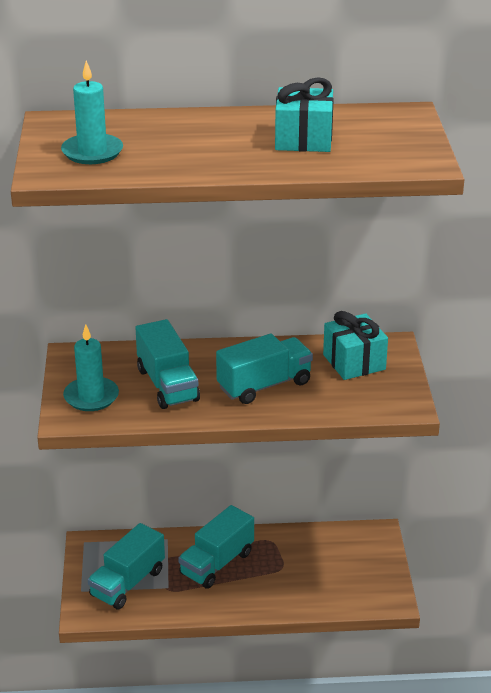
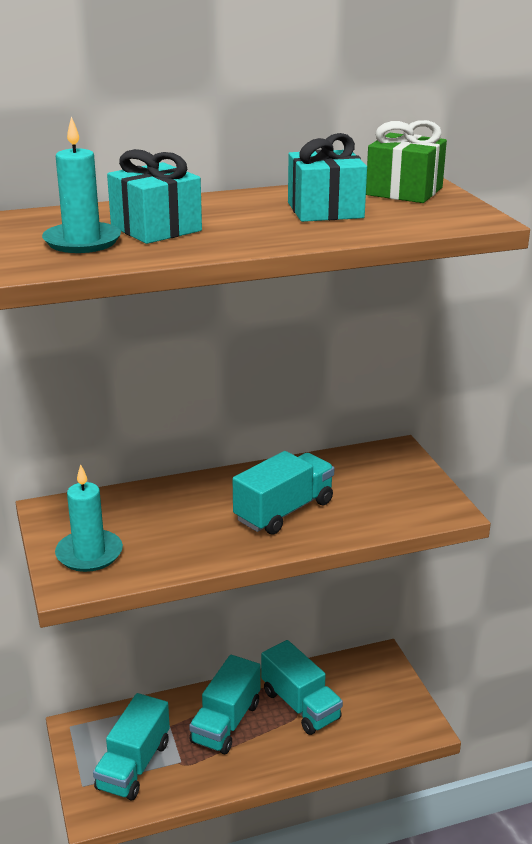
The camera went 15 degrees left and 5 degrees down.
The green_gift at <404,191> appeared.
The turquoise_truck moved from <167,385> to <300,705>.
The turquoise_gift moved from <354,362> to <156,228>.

★ ★ ★ ★ ★ ★ ★

To do: Reproduce each line above precisely, with no pictures.

Task solution:
The camera went 15 degrees left and 5 degrees down.
The green_gift at <404,191> appeared.
The turquoise_truck moved from <167,385> to <300,705>.
The turquoise_gift moved from <354,362> to <156,228>.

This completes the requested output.